#### Source records
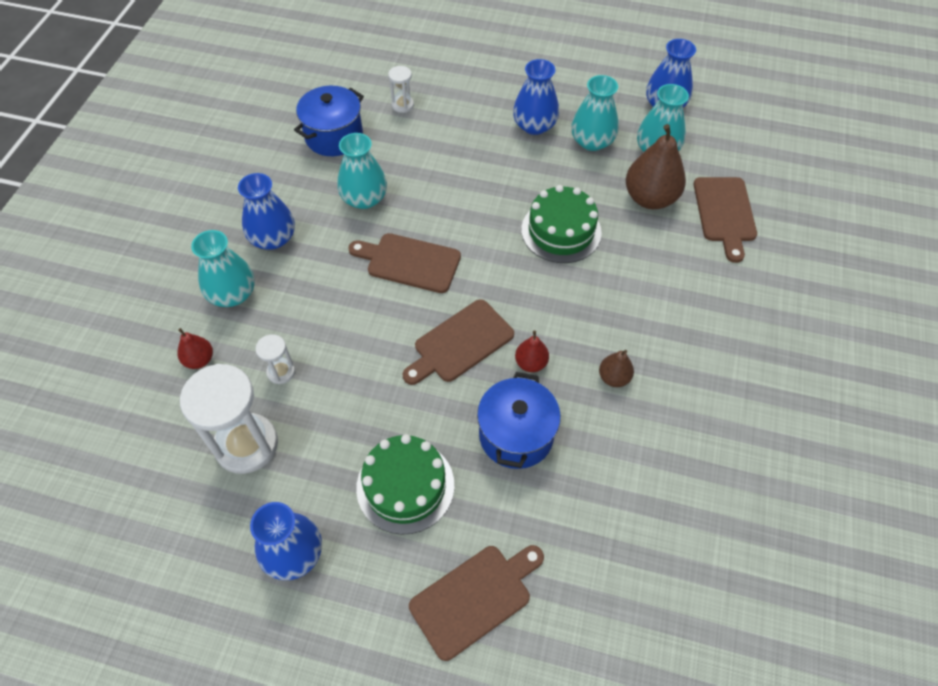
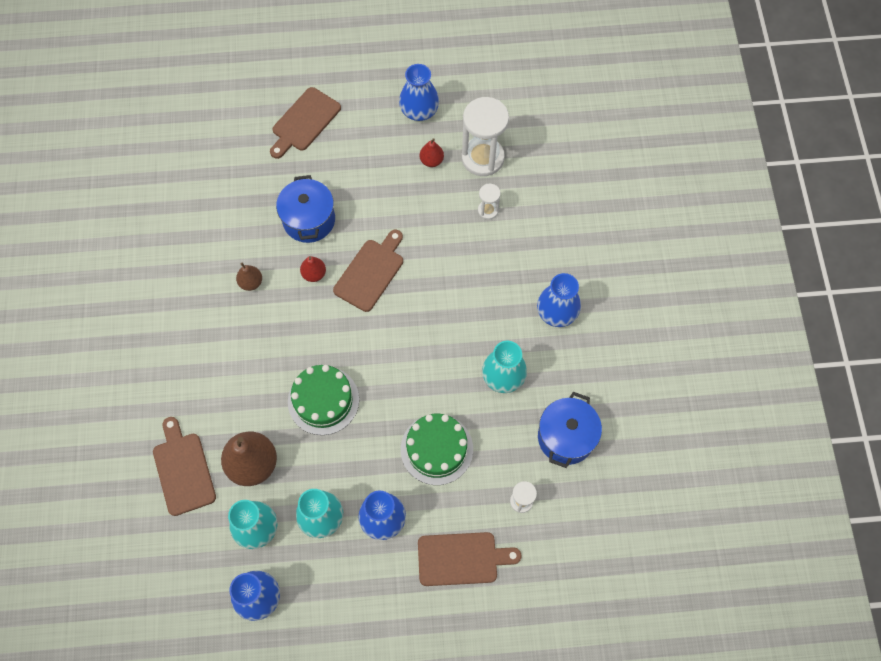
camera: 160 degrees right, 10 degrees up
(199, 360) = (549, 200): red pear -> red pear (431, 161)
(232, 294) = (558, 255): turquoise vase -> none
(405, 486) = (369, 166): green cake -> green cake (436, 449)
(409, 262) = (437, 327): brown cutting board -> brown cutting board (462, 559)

#### Work to complete
In the copy, include all records verbatim but no images.

#### Written response
camera: 160 degrees right, 10 degrees up
(199, 360) = (549, 200): red pear -> red pear (431, 161)
(232, 294) = (558, 255): turquoise vase -> none
(405, 486) = (369, 166): green cake -> green cake (436, 449)
(409, 262) = (437, 327): brown cutting board -> brown cutting board (462, 559)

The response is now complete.